Exercise requirements:
Go through the data below and return each line where the string "RESET" occurs.

┌─ Dataset excerpts

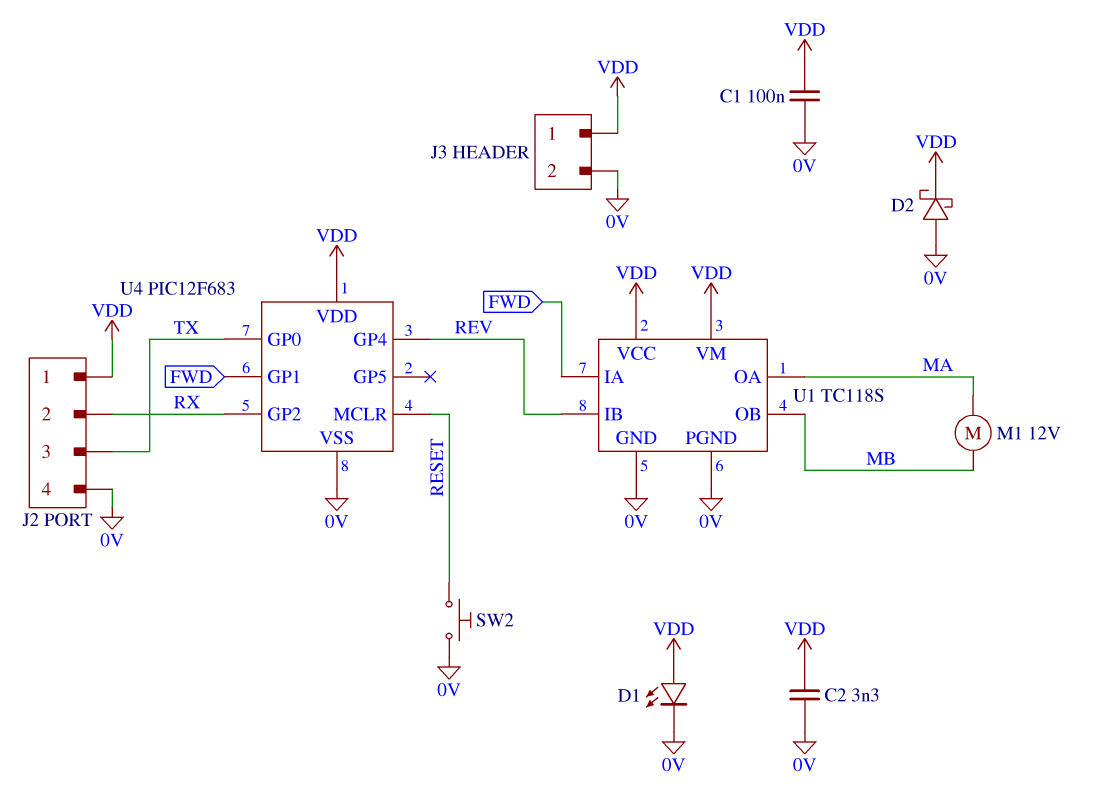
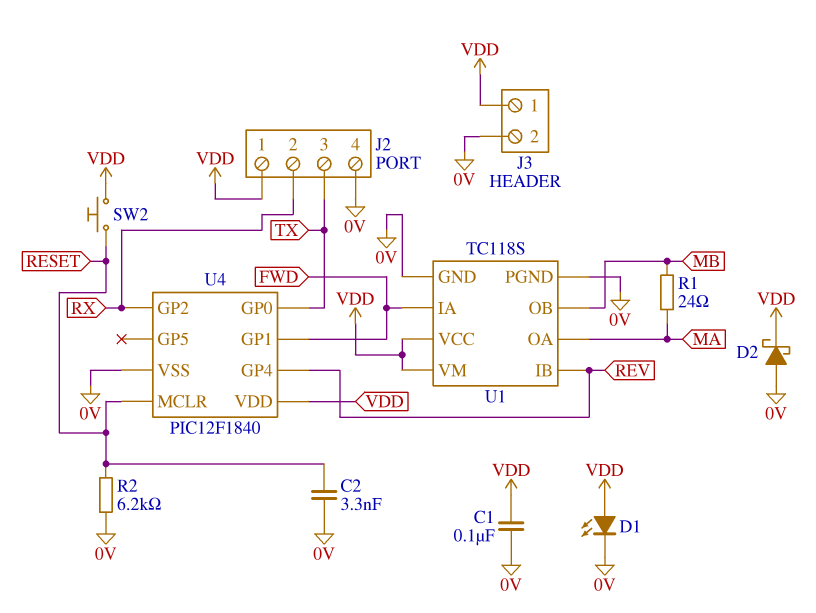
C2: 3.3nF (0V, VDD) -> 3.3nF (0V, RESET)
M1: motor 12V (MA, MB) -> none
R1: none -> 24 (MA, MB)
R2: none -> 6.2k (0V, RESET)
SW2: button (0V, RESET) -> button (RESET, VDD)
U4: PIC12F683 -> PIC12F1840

└─

Answer space:
C2: 3.3nF (0V, VDD) -> 3.3nF (0V, RESET)
R2: none -> 6.2k (0V, RESET)
SW2: button (0V, RESET) -> button (RESET, VDD)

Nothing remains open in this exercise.